• [Collection entries]
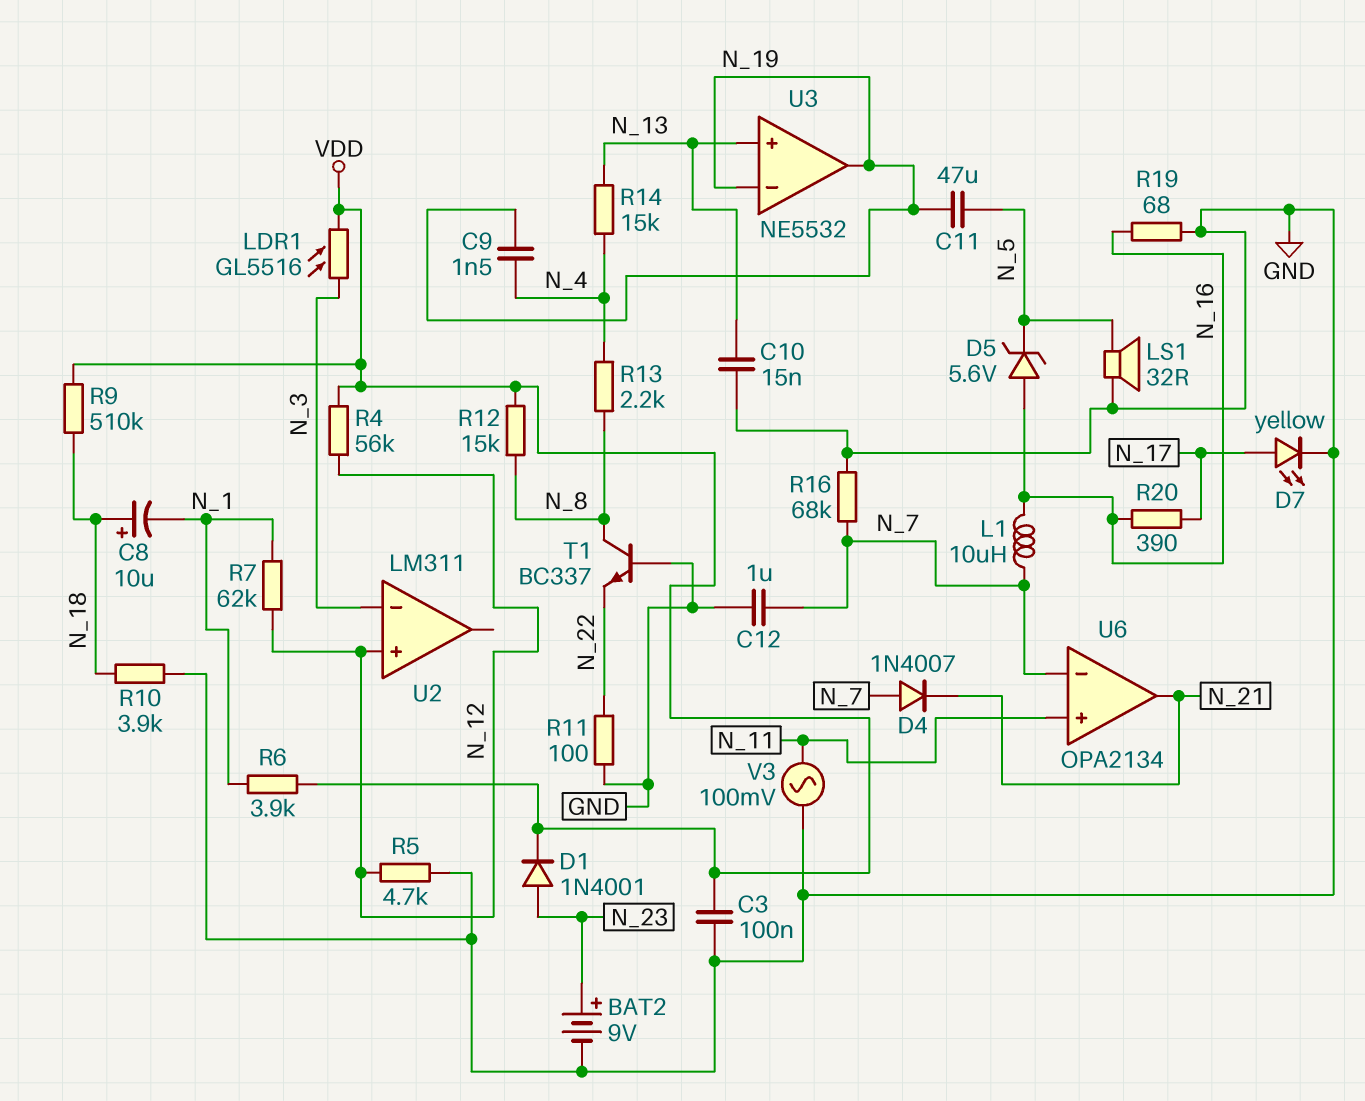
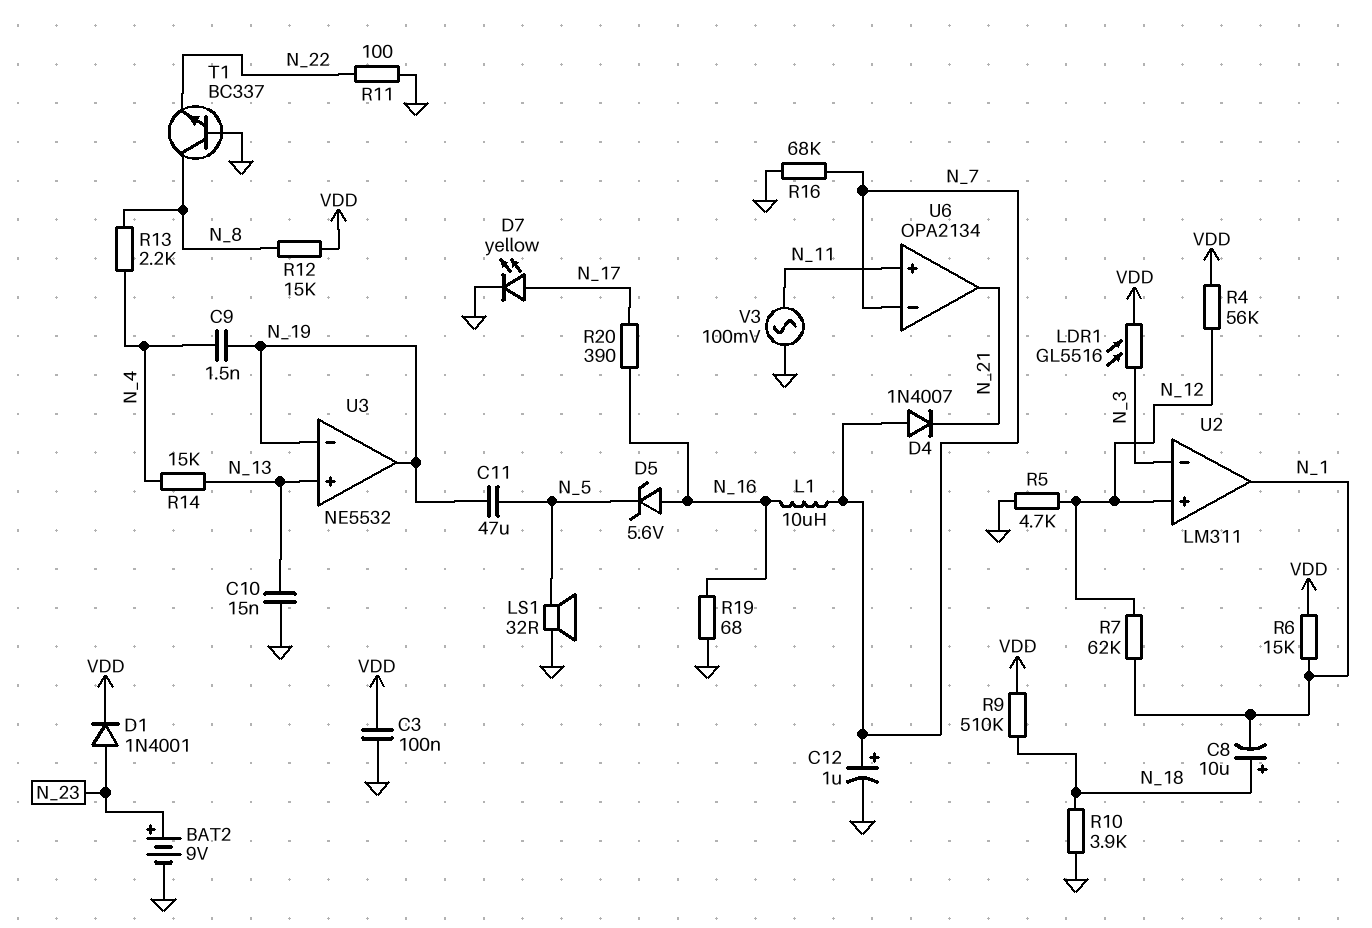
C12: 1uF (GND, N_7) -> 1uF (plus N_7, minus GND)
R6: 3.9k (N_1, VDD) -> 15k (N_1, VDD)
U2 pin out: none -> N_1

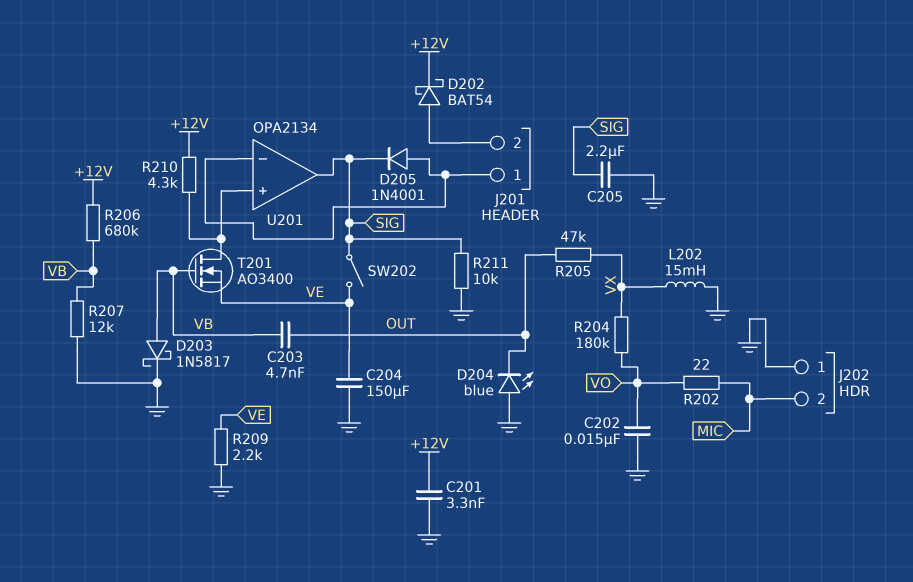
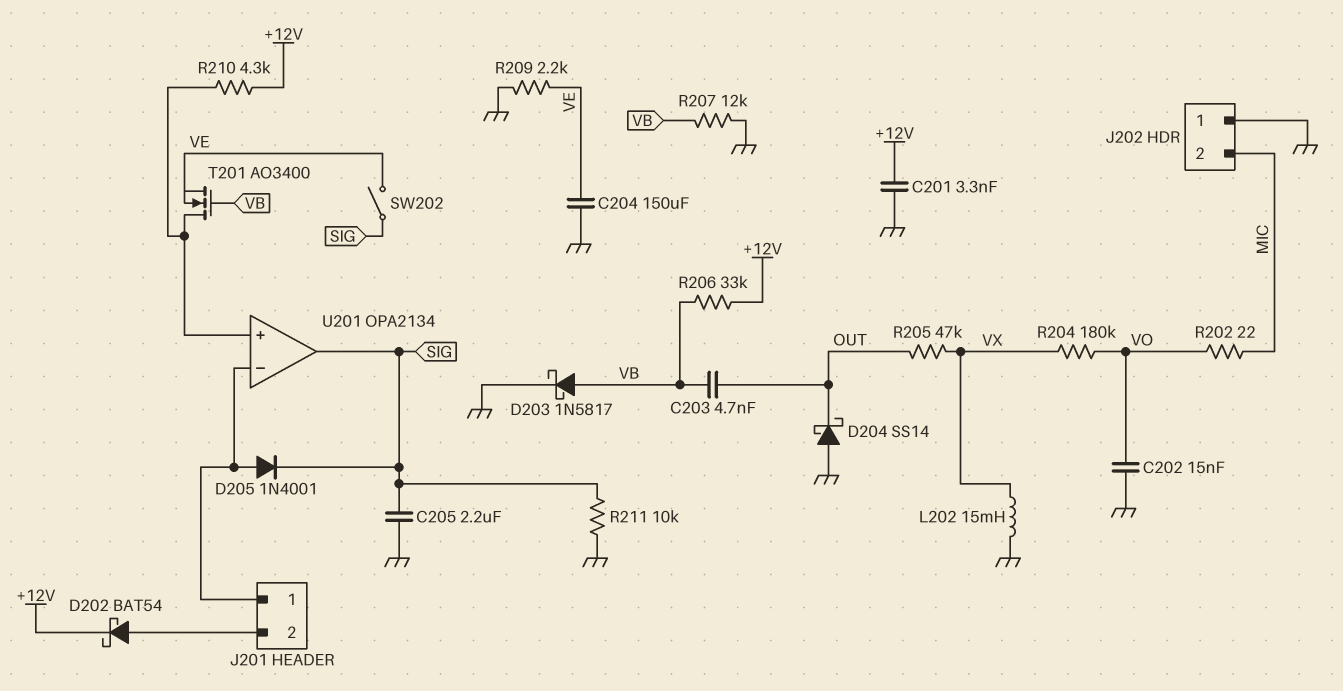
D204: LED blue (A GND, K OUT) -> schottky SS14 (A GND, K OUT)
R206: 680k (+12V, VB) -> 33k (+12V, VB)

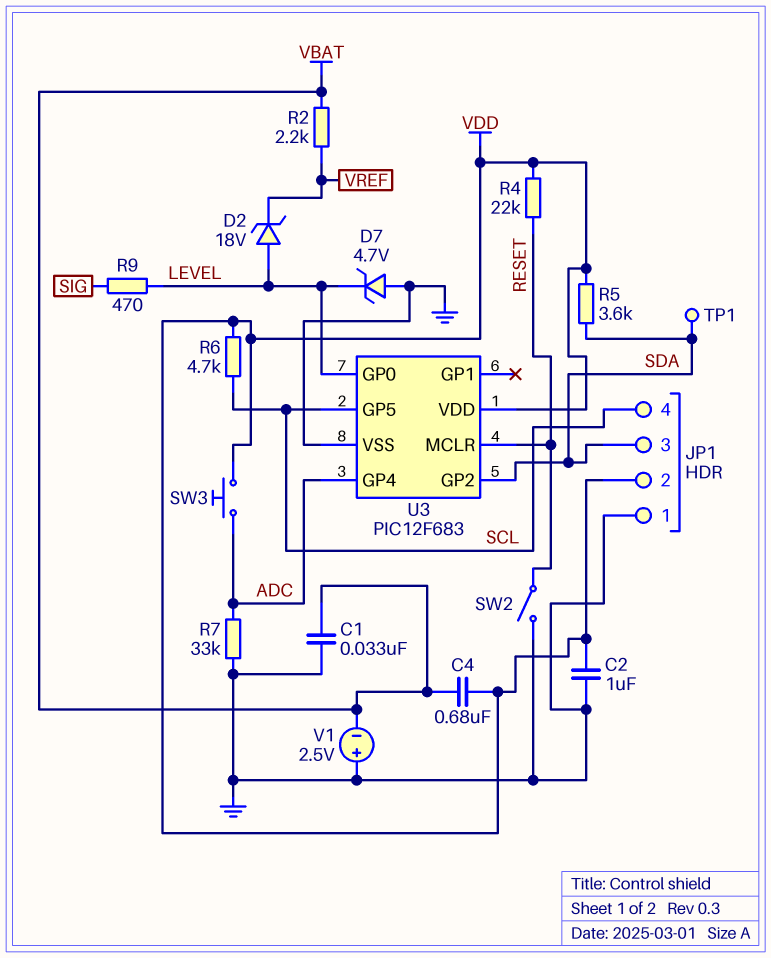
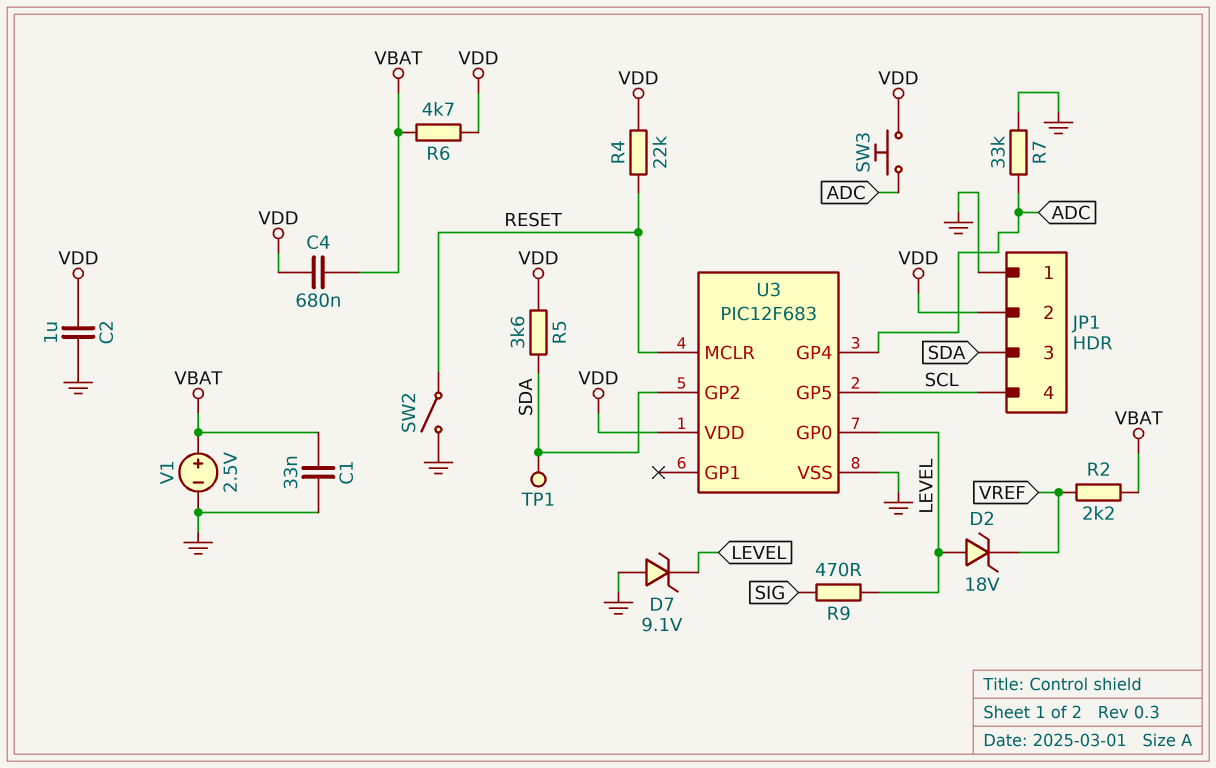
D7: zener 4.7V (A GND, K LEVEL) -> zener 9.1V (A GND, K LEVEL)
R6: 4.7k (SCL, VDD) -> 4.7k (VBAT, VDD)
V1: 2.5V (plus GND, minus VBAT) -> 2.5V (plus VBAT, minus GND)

• [Description of the task]
Copy every line of the data exactly as written, excluding the pictures.

• [Answer to this task]
C12: 1uF (GND, N_7) -> 1uF (plus N_7, minus GND)
R6: 3.9k (N_1, VDD) -> 15k (N_1, VDD)
U2 pin out: none -> N_1

D204: LED blue (A GND, K OUT) -> schottky SS14 (A GND, K OUT)
R206: 680k (+12V, VB) -> 33k (+12V, VB)

D7: zener 4.7V (A GND, K LEVEL) -> zener 9.1V (A GND, K LEVEL)
R6: 4.7k (SCL, VDD) -> 4.7k (VBAT, VDD)
V1: 2.5V (plus GND, minus VBAT) -> 2.5V (plus VBAT, minus GND)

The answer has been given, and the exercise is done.